Aim
Pull out each line in the items below that contains the word "them", treating uppercase and lowercase as different.

# start of Material for the task

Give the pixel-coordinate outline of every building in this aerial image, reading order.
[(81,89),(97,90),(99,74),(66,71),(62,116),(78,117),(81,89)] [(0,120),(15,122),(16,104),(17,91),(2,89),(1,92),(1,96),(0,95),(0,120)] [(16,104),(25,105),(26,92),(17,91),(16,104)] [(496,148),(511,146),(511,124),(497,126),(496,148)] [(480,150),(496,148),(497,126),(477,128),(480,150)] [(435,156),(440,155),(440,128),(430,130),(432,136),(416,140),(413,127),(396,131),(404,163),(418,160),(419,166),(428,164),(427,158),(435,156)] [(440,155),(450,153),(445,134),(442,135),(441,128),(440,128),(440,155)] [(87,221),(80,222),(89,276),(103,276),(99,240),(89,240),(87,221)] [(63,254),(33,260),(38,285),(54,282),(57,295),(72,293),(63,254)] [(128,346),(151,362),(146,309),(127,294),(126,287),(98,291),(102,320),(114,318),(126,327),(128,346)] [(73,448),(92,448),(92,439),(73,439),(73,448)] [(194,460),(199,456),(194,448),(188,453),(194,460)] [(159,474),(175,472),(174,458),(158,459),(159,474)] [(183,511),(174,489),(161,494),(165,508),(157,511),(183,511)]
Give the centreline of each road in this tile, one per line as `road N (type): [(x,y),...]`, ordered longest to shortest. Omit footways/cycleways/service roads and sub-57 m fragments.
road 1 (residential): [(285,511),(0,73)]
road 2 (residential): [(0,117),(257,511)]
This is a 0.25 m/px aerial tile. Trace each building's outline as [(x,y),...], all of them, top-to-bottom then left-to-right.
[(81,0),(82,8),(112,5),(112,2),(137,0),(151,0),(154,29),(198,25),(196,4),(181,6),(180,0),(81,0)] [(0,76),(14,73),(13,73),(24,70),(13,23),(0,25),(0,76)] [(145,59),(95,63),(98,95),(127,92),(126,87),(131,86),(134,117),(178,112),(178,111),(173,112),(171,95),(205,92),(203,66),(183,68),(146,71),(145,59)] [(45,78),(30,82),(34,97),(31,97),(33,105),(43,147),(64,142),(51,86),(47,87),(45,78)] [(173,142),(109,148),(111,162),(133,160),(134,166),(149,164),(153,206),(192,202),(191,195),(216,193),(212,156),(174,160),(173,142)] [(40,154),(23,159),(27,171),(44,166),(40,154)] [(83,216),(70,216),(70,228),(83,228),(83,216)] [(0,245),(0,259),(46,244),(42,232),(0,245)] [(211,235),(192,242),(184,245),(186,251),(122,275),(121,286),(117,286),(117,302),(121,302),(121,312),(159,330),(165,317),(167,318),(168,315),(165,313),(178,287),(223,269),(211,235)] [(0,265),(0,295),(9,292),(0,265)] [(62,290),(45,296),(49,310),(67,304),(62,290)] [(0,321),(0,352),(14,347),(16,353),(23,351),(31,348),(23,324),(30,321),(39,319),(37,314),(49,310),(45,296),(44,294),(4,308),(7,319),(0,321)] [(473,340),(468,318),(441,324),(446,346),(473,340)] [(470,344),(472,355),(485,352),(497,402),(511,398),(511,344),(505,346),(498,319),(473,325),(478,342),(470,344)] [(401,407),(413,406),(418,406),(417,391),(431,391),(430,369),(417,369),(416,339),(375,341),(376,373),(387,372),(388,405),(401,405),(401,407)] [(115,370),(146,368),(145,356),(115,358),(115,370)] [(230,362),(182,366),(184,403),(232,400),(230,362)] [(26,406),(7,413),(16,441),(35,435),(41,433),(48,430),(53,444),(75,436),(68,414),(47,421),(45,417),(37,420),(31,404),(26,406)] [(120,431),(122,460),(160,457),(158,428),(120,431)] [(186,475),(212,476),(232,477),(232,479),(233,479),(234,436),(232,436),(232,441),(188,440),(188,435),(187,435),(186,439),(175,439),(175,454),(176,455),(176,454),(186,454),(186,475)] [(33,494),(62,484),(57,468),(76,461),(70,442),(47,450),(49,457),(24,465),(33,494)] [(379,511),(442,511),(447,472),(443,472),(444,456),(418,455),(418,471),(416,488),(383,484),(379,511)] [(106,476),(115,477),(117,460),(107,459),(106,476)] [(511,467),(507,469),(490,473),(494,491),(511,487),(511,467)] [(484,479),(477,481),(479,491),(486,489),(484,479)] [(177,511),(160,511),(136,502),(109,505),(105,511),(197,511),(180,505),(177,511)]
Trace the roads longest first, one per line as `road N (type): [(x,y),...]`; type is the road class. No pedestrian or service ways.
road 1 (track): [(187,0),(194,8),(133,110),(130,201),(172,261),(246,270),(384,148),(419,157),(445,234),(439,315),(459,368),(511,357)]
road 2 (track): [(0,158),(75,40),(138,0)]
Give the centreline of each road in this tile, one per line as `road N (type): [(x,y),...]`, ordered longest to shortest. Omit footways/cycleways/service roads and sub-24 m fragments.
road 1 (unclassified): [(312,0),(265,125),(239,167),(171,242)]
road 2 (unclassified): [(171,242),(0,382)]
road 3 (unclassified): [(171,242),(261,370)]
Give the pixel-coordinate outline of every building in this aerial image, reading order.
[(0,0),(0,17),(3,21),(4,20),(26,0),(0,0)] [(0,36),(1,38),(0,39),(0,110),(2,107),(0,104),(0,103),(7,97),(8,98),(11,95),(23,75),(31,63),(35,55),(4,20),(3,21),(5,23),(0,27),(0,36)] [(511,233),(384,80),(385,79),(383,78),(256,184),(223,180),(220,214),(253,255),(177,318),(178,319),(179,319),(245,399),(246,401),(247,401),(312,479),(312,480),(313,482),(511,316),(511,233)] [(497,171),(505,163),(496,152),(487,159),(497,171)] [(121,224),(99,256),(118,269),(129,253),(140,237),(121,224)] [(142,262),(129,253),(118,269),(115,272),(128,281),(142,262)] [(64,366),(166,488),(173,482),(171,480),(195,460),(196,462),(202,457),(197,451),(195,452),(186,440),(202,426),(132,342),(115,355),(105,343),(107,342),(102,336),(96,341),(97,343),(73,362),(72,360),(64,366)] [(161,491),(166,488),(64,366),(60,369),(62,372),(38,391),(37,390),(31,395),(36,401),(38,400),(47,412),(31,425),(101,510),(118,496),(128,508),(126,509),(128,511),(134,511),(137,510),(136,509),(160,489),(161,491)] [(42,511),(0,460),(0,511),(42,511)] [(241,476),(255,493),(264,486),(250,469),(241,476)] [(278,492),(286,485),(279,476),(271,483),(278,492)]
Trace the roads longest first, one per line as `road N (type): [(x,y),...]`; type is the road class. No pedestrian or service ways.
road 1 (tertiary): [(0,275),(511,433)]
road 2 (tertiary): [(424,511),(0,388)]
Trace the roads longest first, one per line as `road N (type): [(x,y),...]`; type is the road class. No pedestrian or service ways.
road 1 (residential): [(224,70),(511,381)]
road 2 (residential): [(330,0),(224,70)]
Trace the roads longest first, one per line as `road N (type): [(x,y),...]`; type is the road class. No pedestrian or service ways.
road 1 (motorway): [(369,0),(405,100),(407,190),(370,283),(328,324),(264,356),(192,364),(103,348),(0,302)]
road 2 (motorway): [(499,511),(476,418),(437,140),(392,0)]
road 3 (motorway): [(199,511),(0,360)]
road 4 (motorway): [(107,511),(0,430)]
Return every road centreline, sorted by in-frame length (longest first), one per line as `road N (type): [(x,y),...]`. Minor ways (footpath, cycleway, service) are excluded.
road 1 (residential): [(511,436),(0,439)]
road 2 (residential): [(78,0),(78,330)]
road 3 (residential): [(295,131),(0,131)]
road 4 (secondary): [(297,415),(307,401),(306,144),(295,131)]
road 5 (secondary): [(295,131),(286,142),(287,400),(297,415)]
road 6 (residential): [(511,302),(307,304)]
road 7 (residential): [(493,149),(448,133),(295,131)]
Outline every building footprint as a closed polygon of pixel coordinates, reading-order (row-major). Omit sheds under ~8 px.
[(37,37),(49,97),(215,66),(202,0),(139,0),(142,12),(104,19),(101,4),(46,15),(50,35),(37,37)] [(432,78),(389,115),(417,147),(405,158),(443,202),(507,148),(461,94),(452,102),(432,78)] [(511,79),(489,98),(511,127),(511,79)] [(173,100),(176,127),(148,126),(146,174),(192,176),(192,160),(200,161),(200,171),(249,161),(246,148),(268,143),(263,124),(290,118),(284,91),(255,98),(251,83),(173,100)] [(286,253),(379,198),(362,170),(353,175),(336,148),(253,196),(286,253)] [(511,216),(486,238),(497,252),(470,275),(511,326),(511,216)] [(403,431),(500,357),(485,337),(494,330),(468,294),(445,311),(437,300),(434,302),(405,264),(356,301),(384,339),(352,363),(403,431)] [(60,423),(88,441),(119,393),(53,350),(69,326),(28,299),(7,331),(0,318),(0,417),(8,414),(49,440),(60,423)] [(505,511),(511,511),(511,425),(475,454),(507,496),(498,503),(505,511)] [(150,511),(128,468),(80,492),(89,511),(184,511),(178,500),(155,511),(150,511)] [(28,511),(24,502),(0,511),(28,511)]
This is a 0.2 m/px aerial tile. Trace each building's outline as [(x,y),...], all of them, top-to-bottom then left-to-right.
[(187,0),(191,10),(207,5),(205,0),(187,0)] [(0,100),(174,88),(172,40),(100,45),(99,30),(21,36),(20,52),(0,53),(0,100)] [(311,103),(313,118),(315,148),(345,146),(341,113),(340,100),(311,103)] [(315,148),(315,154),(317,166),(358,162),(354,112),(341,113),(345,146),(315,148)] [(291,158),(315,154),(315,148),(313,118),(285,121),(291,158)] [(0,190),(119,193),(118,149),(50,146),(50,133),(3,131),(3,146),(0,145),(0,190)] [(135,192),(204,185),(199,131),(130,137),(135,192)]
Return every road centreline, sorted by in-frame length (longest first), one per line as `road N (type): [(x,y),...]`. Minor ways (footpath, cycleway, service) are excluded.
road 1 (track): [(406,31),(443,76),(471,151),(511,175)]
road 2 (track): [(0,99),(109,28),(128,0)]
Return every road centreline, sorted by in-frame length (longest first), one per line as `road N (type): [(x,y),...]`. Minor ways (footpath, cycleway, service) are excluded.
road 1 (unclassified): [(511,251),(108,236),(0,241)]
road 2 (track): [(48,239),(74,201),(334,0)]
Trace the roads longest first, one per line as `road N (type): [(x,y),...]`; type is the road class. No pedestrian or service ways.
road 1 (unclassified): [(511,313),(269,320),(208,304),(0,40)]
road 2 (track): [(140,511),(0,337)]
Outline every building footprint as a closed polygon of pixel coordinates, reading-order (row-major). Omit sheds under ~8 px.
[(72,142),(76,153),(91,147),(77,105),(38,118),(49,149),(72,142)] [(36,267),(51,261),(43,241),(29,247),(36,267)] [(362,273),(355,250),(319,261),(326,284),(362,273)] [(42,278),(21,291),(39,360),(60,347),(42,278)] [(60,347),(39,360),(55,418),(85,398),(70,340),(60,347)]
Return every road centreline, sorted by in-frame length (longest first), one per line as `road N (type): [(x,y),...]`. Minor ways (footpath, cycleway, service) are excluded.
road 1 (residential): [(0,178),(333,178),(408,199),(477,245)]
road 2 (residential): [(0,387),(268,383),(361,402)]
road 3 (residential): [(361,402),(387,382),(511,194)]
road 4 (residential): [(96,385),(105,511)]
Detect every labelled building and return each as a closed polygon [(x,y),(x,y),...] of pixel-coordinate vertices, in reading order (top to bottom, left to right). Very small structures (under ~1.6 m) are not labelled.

# end of Material for the task

Response to this task
This is a 0.25 m/px aerial tile. Trace each building's outline as [(x,y),...], all of them, top-to-bottom then left-to-right.
This is a 0.2 m/px aerial tile. Trace each building's outline as [(x,y),...], all of them, top-to-bottom then left-to-right.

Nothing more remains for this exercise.